*What this task involves*: Please repeat the records below exactly, from the first line through the line containing "building: [66,12,139,83] -> none", and nothing more.

*Exercise data*:
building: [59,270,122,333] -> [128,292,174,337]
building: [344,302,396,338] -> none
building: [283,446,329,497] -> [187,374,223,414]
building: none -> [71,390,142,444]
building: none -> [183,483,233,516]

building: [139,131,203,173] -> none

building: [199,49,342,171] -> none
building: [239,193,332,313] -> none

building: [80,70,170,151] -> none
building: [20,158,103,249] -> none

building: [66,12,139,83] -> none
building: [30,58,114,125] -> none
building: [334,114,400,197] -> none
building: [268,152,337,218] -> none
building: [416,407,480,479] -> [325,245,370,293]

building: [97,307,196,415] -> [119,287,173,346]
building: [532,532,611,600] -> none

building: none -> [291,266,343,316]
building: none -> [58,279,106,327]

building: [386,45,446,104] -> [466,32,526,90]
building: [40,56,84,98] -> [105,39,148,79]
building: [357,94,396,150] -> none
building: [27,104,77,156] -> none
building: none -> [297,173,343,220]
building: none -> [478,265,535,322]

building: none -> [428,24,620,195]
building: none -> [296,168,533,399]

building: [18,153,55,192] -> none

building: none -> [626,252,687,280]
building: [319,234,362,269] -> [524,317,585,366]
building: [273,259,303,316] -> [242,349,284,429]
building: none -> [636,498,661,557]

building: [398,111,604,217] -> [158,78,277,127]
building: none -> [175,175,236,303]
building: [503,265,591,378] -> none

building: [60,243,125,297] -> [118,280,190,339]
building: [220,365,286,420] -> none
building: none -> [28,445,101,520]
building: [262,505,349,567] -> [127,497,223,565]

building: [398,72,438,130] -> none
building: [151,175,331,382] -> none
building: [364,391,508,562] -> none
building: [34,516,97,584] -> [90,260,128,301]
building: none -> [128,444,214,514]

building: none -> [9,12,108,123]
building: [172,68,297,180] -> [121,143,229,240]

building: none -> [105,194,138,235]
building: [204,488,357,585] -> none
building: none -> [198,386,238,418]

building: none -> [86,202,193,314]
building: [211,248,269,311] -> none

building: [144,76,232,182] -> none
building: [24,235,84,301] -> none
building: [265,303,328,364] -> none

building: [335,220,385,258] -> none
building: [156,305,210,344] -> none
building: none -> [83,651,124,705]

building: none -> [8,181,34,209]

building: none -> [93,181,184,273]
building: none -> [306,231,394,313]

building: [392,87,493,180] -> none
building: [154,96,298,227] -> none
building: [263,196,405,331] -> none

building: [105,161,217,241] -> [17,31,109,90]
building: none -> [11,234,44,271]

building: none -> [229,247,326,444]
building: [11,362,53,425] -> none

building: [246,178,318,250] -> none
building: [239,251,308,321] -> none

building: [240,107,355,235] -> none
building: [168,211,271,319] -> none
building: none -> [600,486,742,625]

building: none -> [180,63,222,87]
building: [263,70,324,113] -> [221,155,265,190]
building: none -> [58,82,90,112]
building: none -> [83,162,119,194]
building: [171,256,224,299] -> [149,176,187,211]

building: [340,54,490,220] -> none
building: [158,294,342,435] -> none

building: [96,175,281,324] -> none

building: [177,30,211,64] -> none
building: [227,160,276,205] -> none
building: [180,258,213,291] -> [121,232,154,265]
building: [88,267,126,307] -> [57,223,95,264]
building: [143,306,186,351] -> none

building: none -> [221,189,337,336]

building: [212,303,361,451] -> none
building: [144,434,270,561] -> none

*Expected answer*:
building: [59,270,122,333] -> [128,292,174,337]
building: [344,302,396,338] -> none
building: [283,446,329,497] -> [187,374,223,414]
building: none -> [71,390,142,444]
building: none -> [183,483,233,516]

building: [139,131,203,173] -> none

building: [199,49,342,171] -> none
building: [239,193,332,313] -> none

building: [80,70,170,151] -> none
building: [20,158,103,249] -> none

building: [66,12,139,83] -> none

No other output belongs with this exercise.